INFORMATION SUPPLIED
_____

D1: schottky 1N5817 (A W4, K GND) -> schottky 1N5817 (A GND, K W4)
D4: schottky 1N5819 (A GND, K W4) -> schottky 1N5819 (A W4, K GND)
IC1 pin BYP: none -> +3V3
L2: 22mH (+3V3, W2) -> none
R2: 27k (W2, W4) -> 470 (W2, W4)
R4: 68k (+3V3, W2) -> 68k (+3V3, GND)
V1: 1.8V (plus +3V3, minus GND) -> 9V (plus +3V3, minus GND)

_____

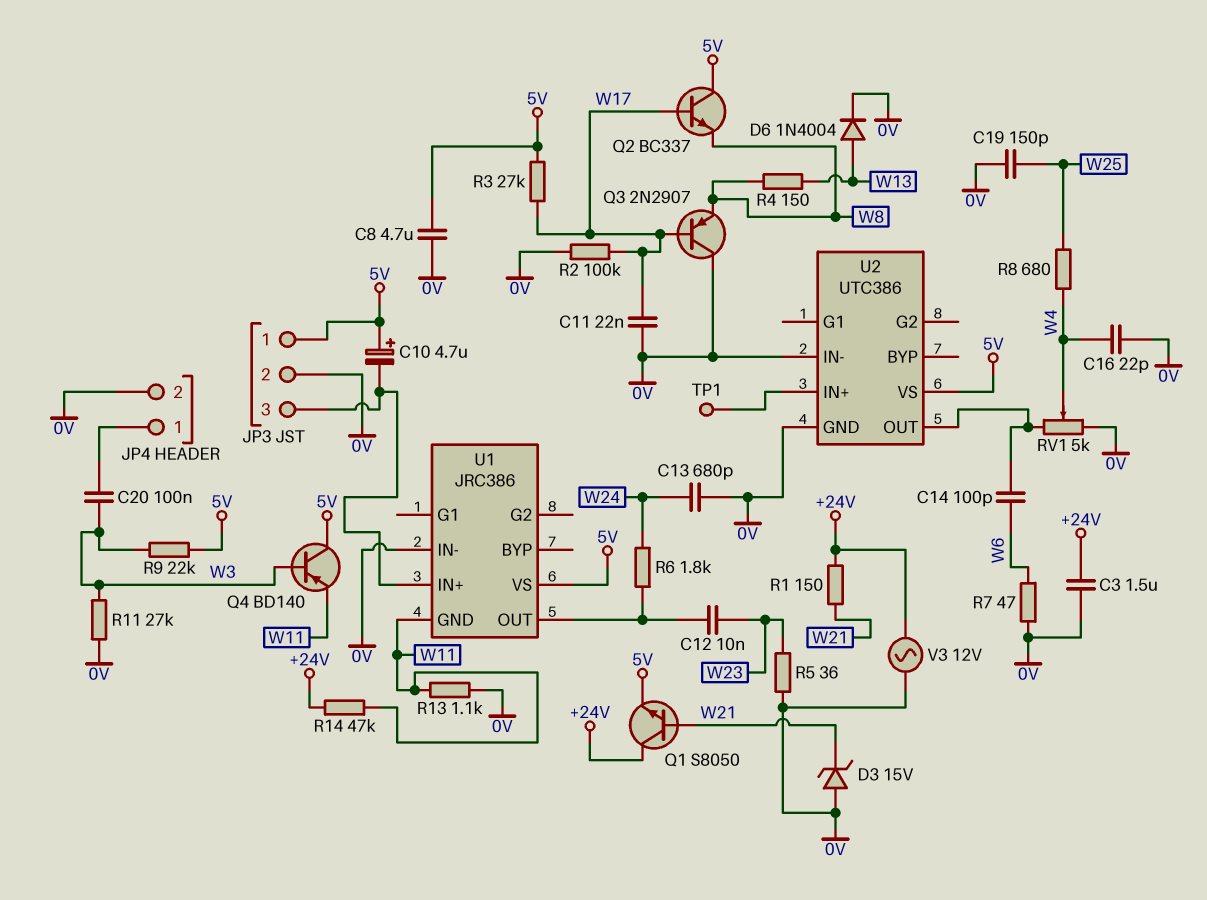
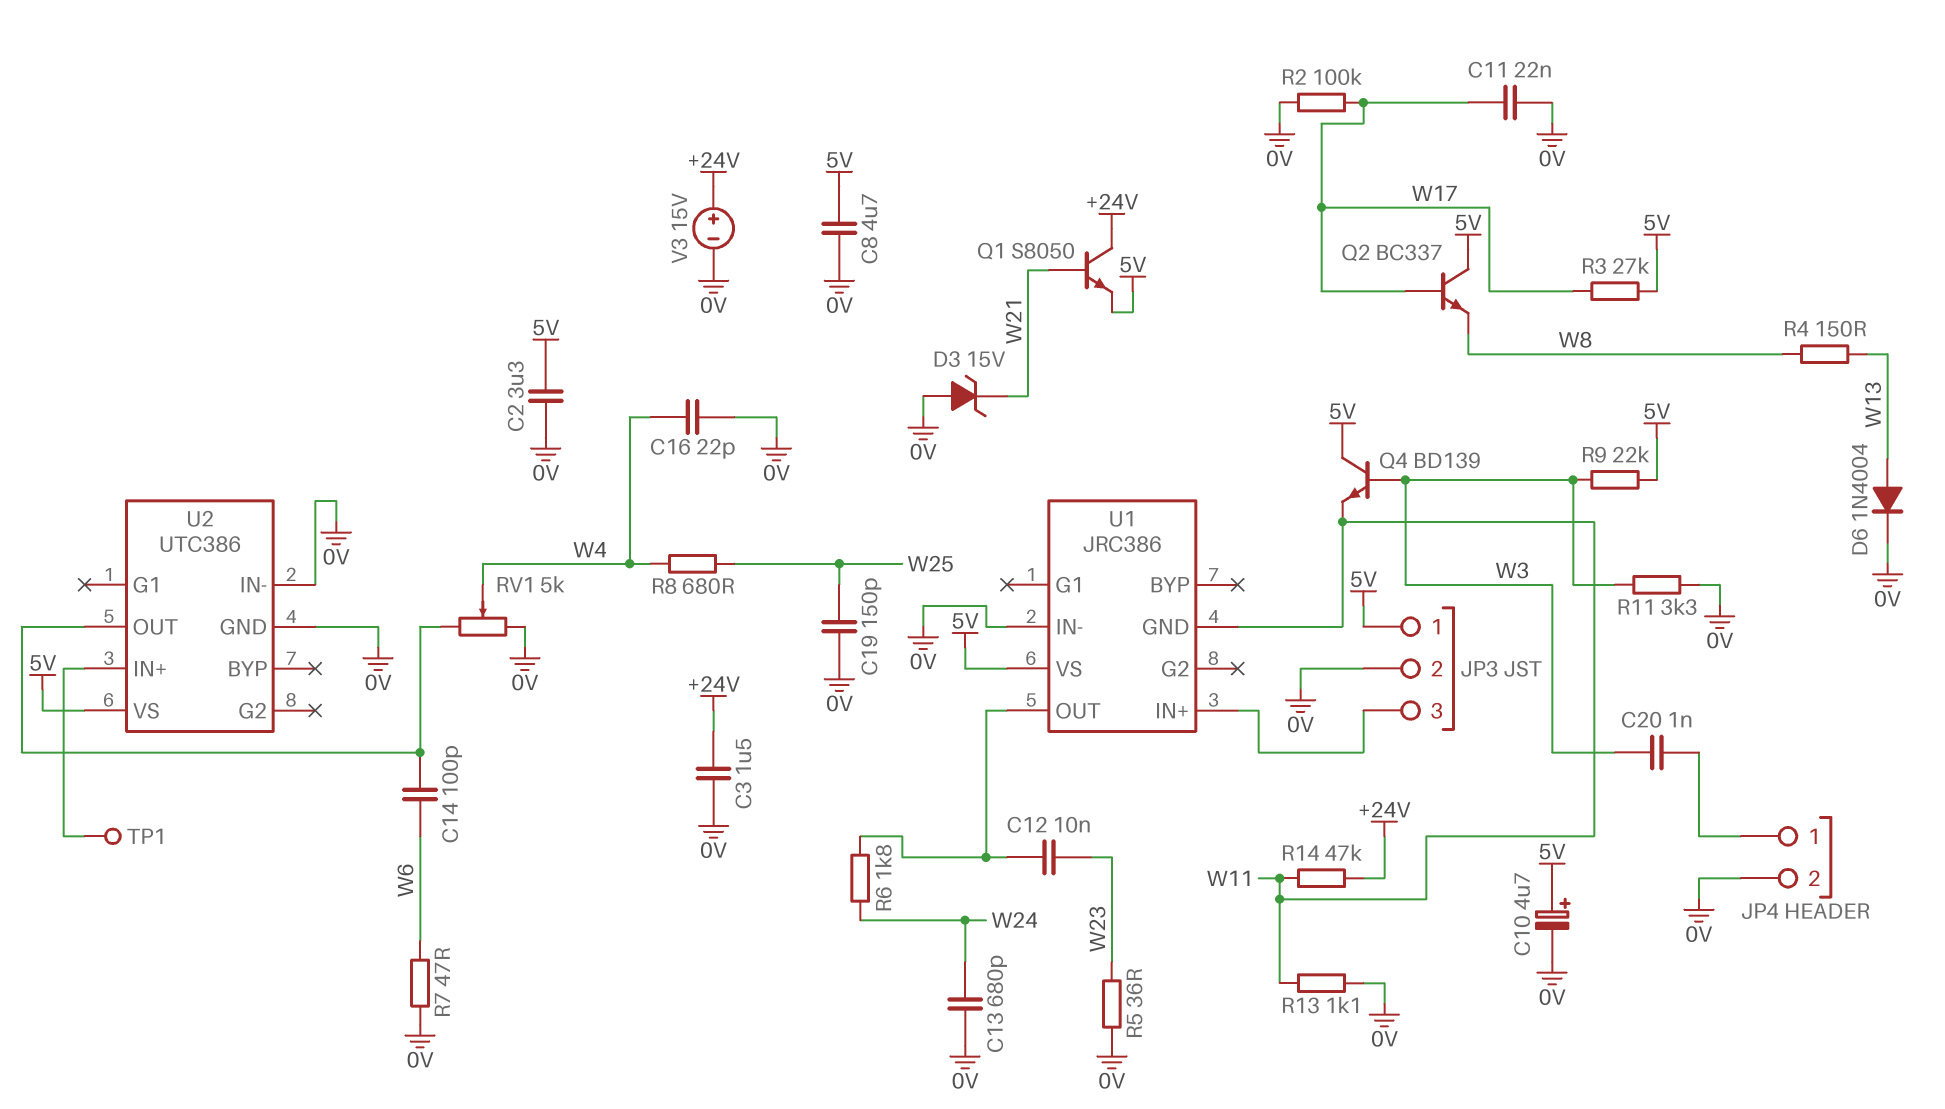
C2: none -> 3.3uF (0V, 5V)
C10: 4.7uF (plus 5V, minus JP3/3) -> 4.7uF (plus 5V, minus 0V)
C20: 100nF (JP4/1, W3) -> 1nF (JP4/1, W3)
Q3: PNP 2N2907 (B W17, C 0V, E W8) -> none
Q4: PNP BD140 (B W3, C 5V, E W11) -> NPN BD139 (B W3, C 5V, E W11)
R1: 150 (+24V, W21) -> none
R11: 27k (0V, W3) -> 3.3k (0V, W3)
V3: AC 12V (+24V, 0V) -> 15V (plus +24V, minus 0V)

_____

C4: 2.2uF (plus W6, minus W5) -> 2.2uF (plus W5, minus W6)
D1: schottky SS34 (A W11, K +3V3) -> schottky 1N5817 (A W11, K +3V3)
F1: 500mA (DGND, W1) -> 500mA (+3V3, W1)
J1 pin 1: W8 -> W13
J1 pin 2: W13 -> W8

_____

PROBLEM STATEMENT
Using the entries above, return exactly the lines from the line with "D1: schottky 1N5817" to the line with "V1: 1.8V (plus", counting both of those lines.

TASK OUTPUT
D1: schottky 1N5817 (A W4, K GND) -> schottky 1N5817 (A GND, K W4)
D4: schottky 1N5819 (A GND, K W4) -> schottky 1N5819 (A W4, K GND)
IC1 pin BYP: none -> +3V3
L2: 22mH (+3V3, W2) -> none
R2: 27k (W2, W4) -> 470 (W2, W4)
R4: 68k (+3V3, W2) -> 68k (+3V3, GND)
V1: 1.8V (plus +3V3, minus GND) -> 9V (plus +3V3, minus GND)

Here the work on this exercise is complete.